__What to produce__: The expected result is an exact restatement of the data, free of pictures.

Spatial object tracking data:

☆ ☆ ☆ ☆ ☆ ☆ ☆

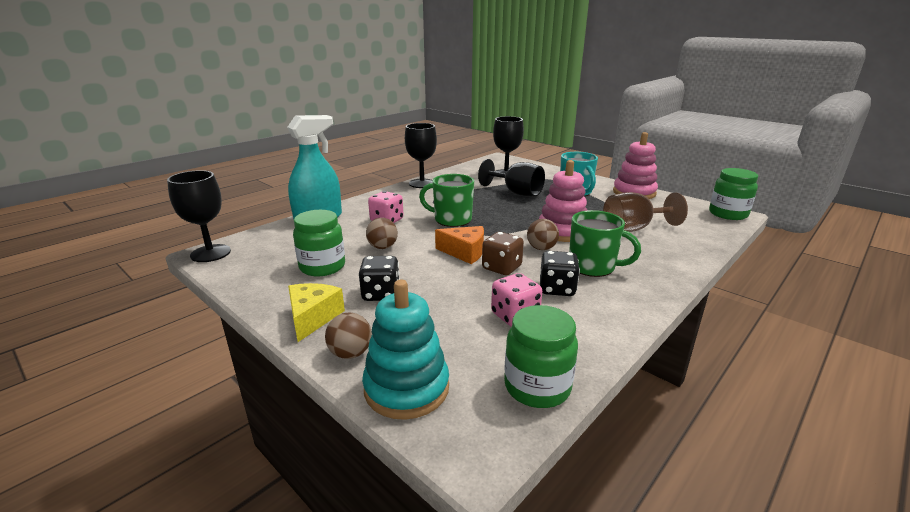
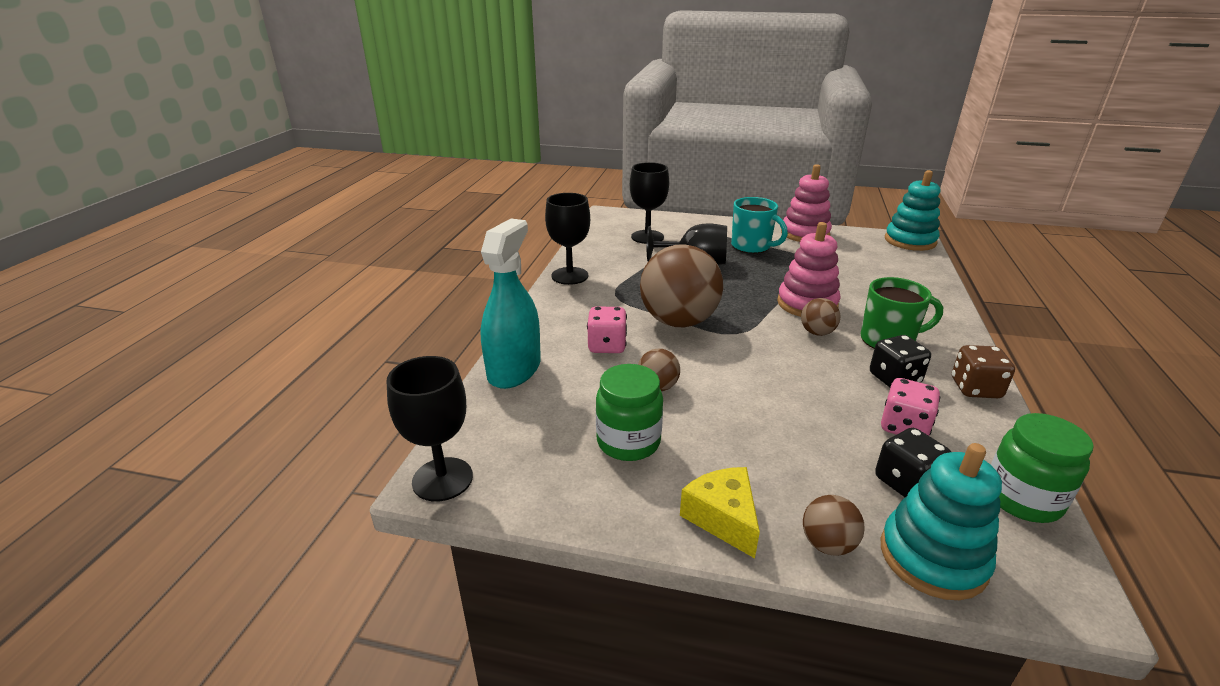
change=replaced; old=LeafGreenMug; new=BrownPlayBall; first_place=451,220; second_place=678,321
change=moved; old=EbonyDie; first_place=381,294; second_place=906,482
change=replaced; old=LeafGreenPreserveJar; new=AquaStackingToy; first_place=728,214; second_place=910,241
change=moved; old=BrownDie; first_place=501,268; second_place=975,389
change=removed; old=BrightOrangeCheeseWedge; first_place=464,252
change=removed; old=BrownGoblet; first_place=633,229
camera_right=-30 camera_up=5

☆ ☆ ☆ ☆ ☆ ☆ ☆

__Answer__:
change=replaced; old=LeafGreenMug; new=BrownPlayBall; first_place=451,220; second_place=678,321
change=moved; old=EbonyDie; first_place=381,294; second_place=906,482
change=replaced; old=LeafGreenPreserveJar; new=AquaStackingToy; first_place=728,214; second_place=910,241
change=moved; old=BrownDie; first_place=501,268; second_place=975,389
change=removed; old=BrightOrangeCheeseWedge; first_place=464,252
change=removed; old=BrownGoblet; first_place=633,229
camera_right=-30 camera_up=5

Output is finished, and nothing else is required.